Change listing data
== Segment start ==

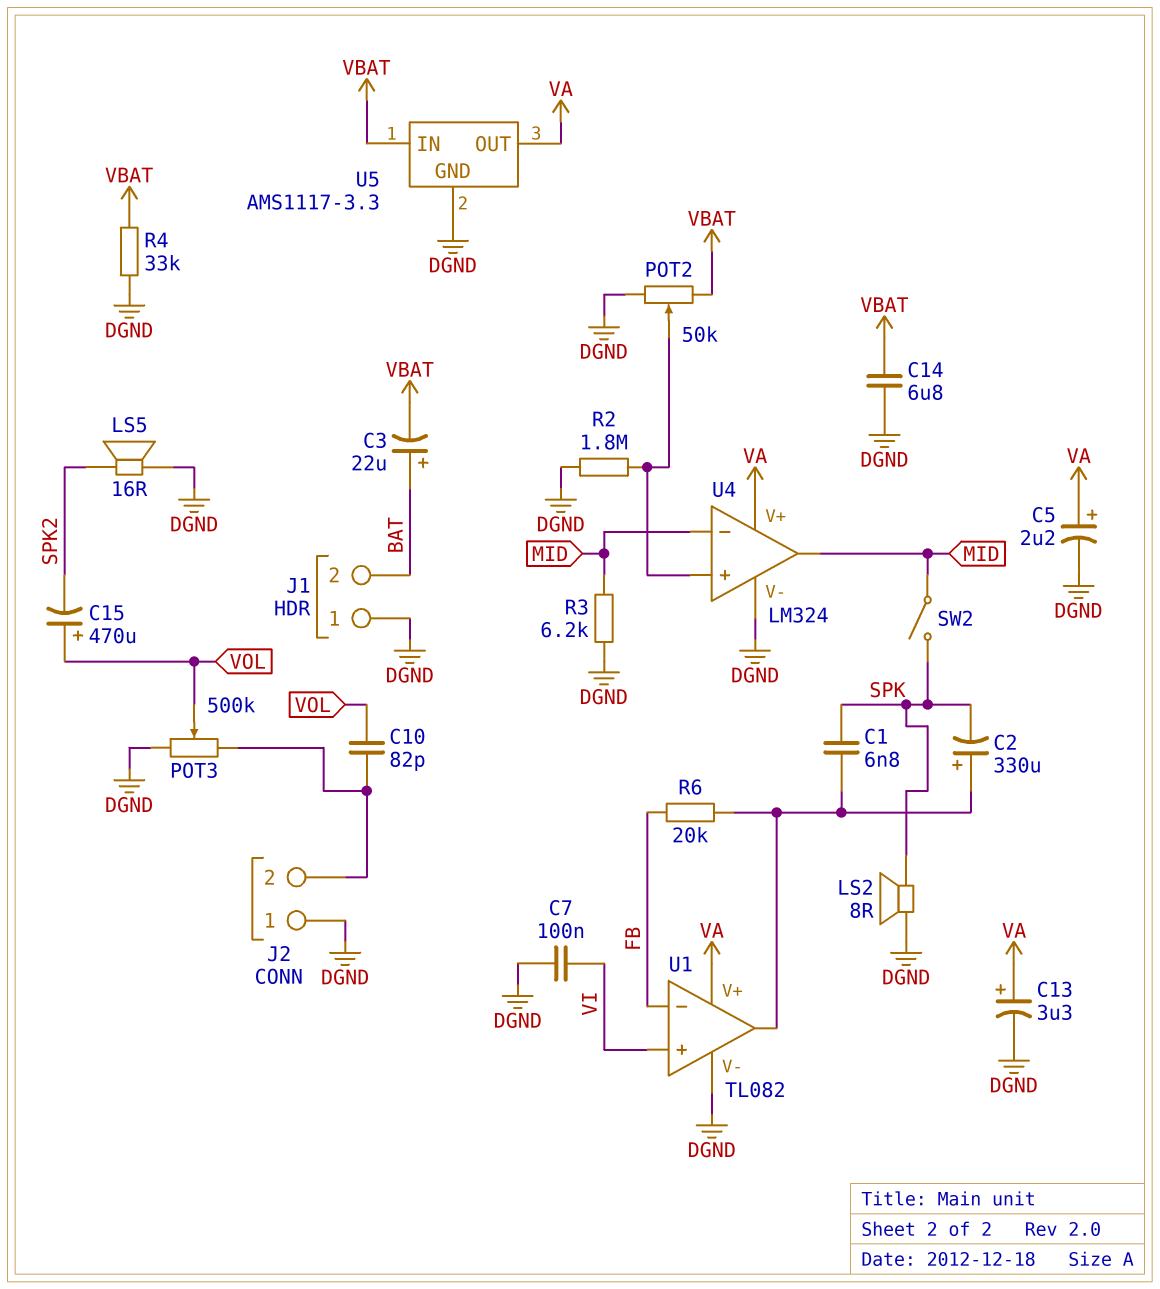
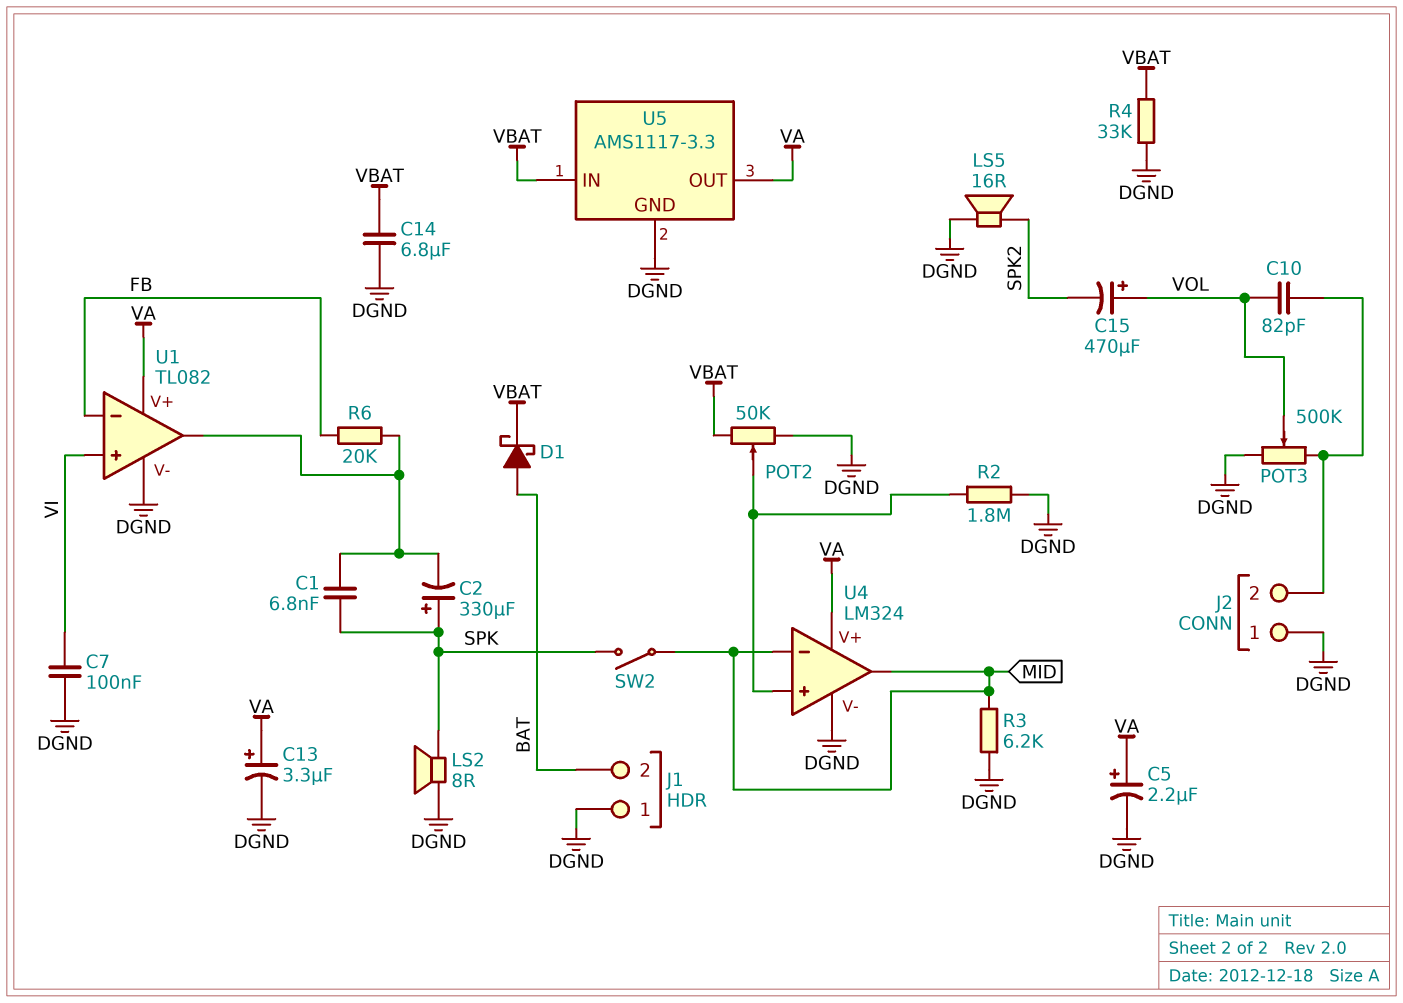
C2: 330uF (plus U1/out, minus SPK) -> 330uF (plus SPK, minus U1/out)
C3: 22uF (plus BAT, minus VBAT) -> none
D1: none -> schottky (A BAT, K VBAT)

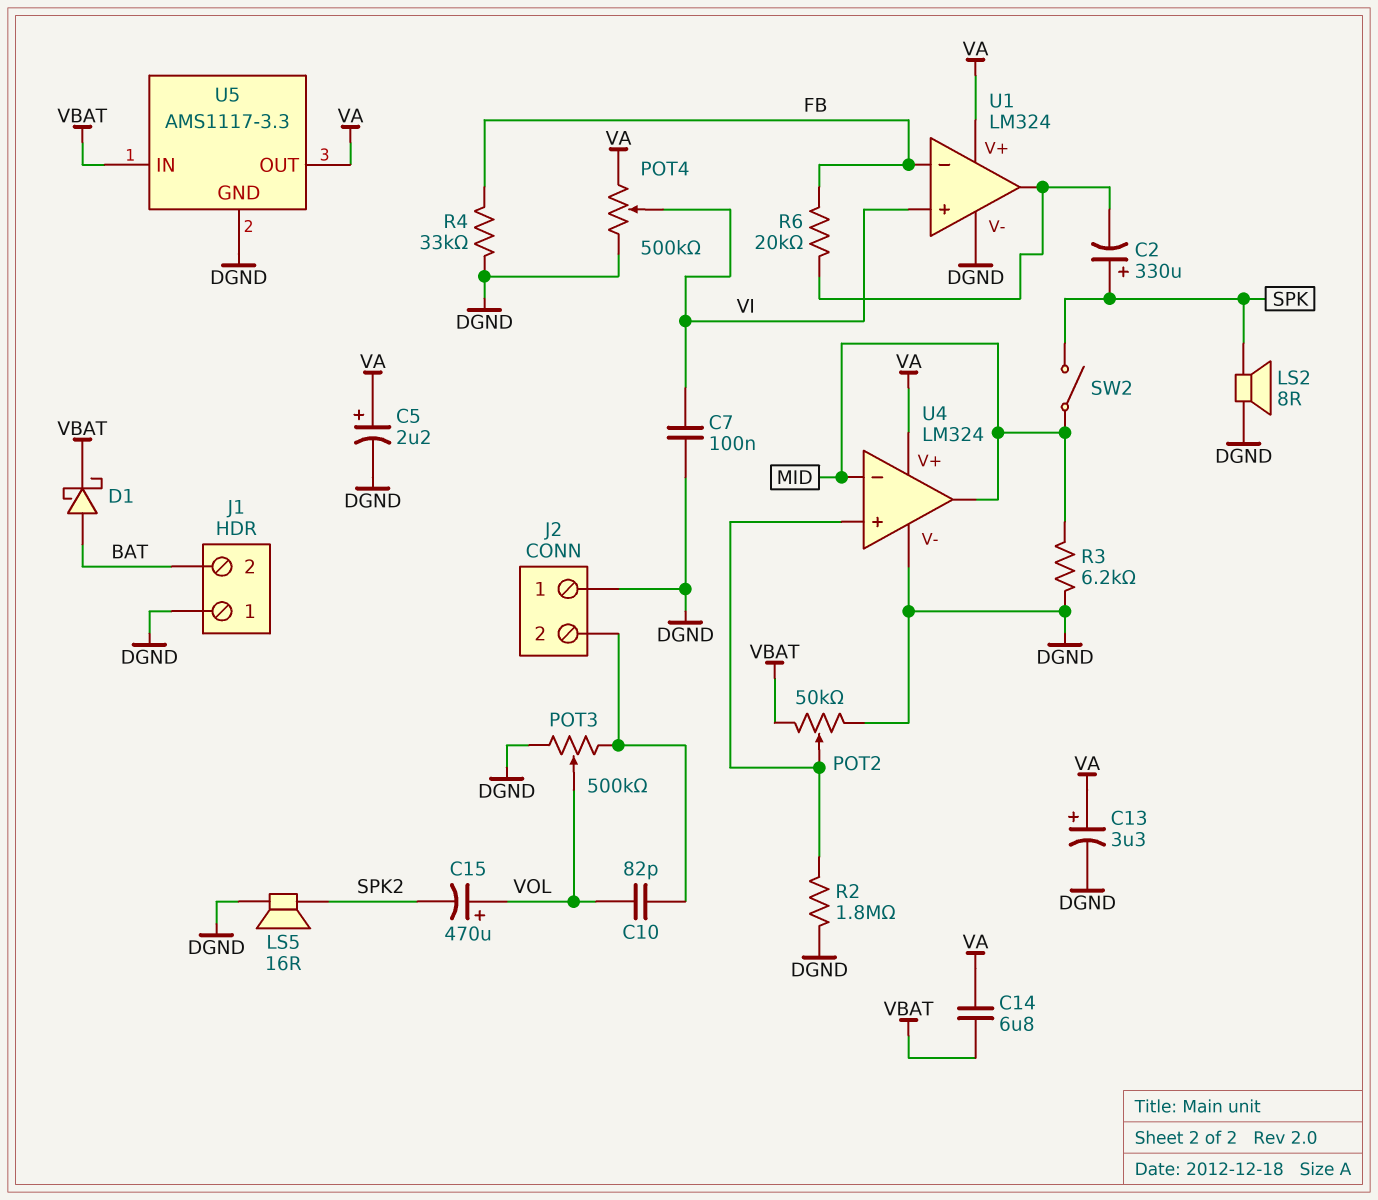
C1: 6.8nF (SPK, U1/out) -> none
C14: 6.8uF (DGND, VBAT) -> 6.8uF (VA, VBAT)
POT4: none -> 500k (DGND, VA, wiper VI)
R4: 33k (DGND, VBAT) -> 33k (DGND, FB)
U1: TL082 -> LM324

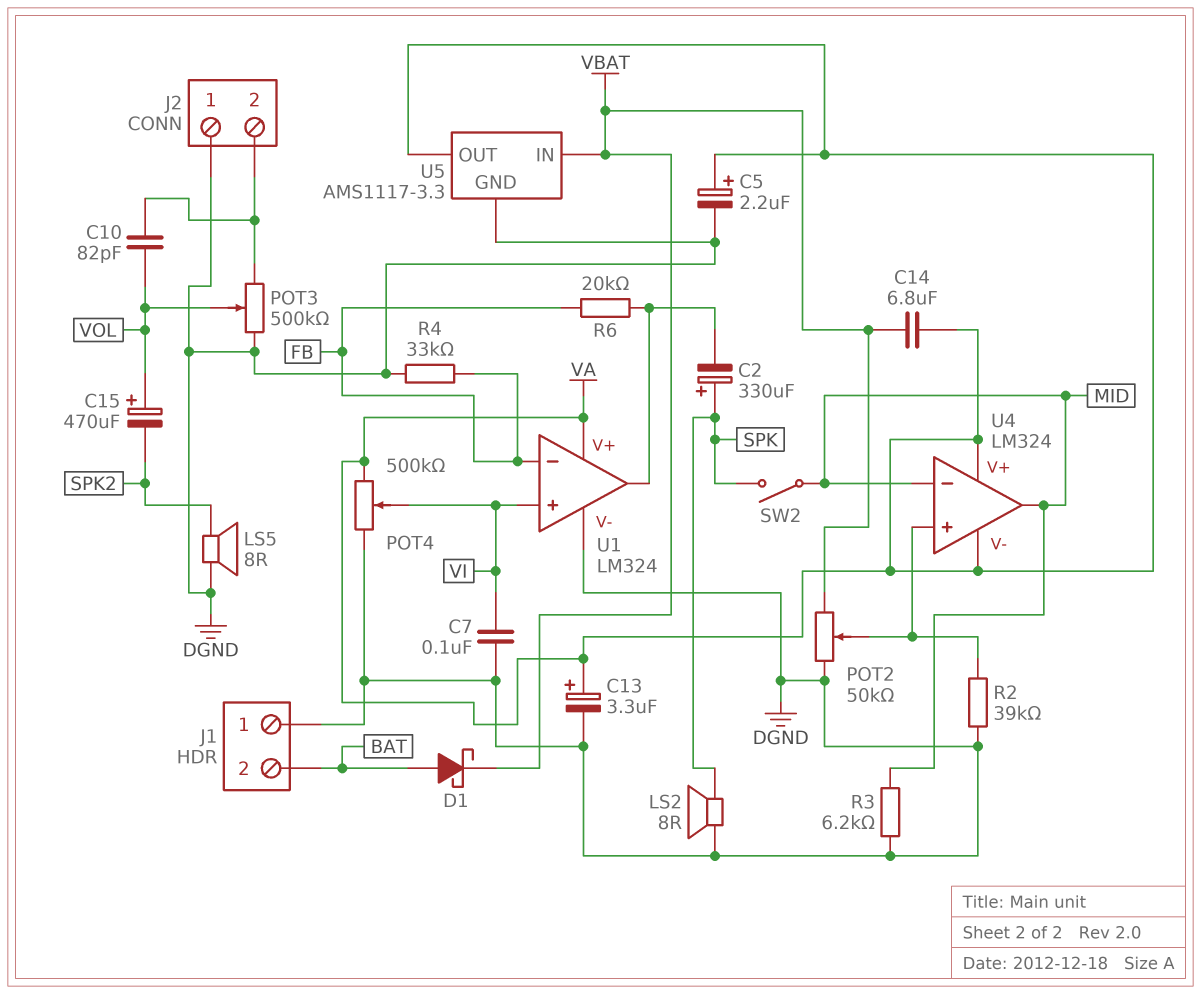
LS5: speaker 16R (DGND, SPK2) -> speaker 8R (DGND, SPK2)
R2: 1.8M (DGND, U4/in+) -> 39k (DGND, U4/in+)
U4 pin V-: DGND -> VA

== Segment end ==
== Segment start ==

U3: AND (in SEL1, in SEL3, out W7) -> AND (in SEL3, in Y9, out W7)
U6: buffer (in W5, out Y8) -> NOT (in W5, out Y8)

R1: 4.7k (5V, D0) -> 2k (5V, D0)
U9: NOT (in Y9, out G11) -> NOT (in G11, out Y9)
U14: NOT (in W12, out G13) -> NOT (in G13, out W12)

== Segment end ==

The expected answer is a copy of each line in the records that holds the word "minus".

C2: 330uF (plus U1/out, minus SPK) -> 330uF (plus SPK, minus U1/out)
C3: 22uF (plus BAT, minus VBAT) -> none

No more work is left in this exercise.